Exercise instructions
When the line containing "camera: 45 degrees right, 10 degrees down" is found in the data below, copy it and each line after it through the line containing "(521, 325) = (375, 371): turquoise", exactly and with no others.

Given records
----------

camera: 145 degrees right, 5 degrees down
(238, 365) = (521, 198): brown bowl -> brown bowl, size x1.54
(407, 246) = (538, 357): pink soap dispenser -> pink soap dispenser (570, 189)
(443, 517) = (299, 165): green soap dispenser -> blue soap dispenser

----------

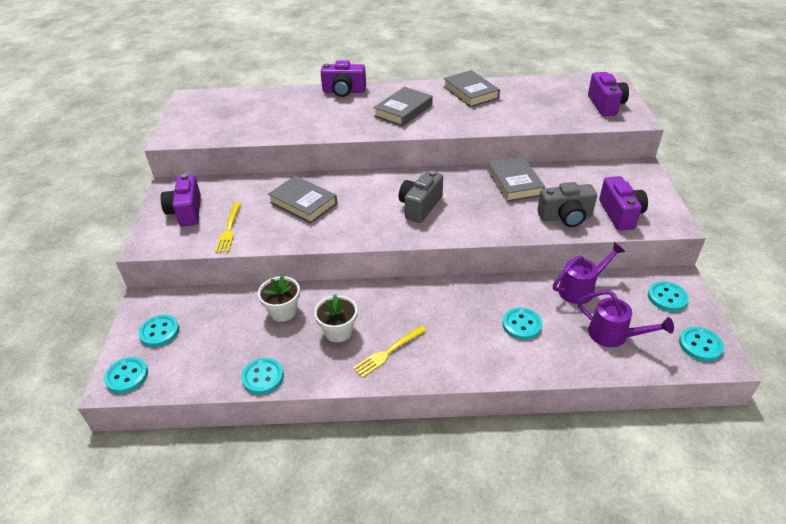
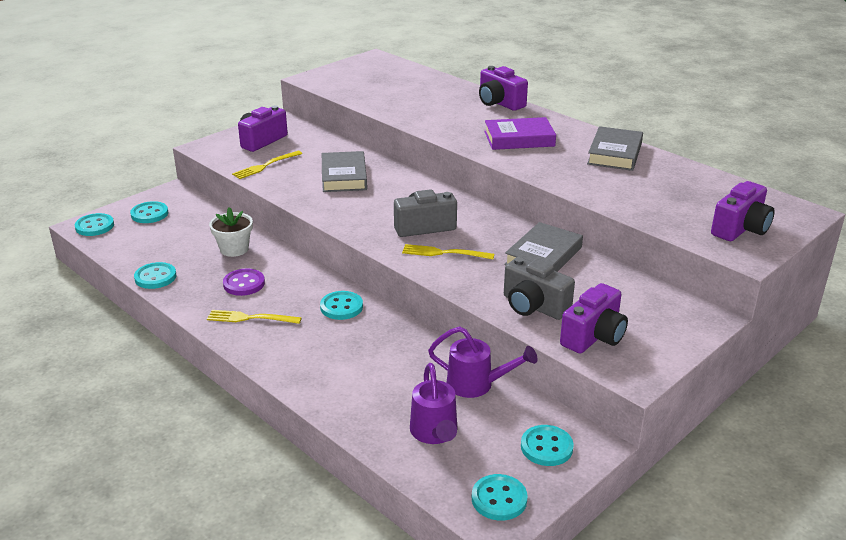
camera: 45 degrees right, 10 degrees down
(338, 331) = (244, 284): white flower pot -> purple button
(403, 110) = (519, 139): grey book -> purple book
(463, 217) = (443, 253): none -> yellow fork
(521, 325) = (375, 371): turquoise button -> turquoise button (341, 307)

----------

Your solution
camera: 45 degrees right, 10 degrees down
(338, 331) = (244, 284): white flower pot -> purple button
(403, 110) = (519, 139): grey book -> purple book
(463, 217) = (443, 253): none -> yellow fork
(521, 325) = (375, 371): turquoise button -> turquoise button (341, 307)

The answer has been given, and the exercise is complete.